• **Exercise instructions**:
With the pictures excluded, output only the lines from the one containing "green L-shape: (117, 73) -> (68, 19), moved" through the last line of the entries, unchanged.

[Record set Boundary: Start]

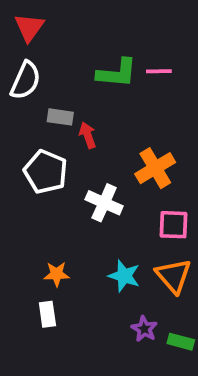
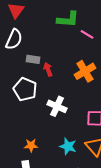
pink line: (159, 71) -> (87, 34), turned 32
green L-shape: (117, 73) -> (68, 19), moved
orange cross: (155, 168) -> (85, 71), moved

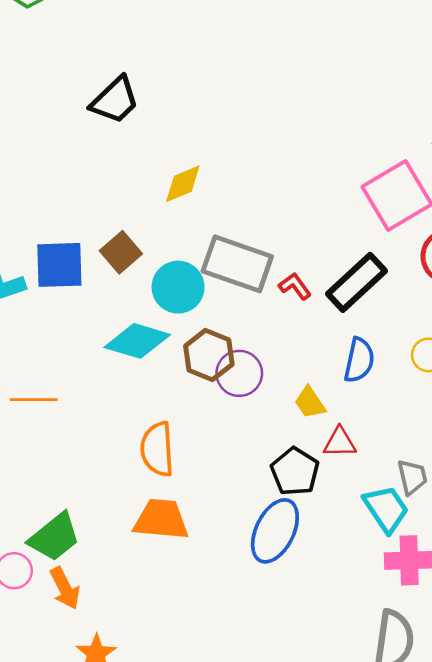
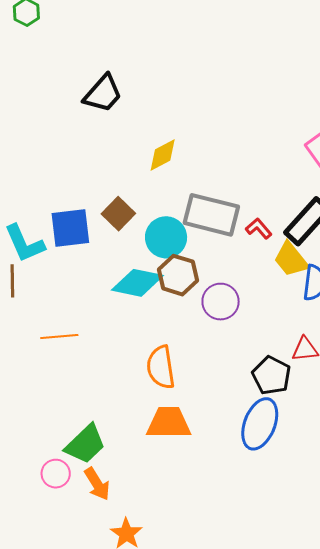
brown hexagon: (209, 355) -> (178, 275), moved
yellow trapezoid: (310, 403) -> (291, 259), moved, size x1.4

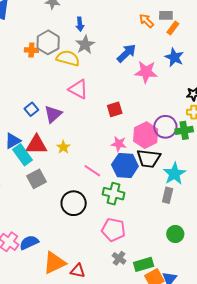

[Record set Boundary: End]

• **Written reply**:
green L-shape: (117, 73) -> (68, 19), moved
orange cross: (155, 168) -> (85, 71), moved

brown hexagon: (209, 355) -> (178, 275), moved
yellow trapezoid: (310, 403) -> (291, 259), moved, size x1.4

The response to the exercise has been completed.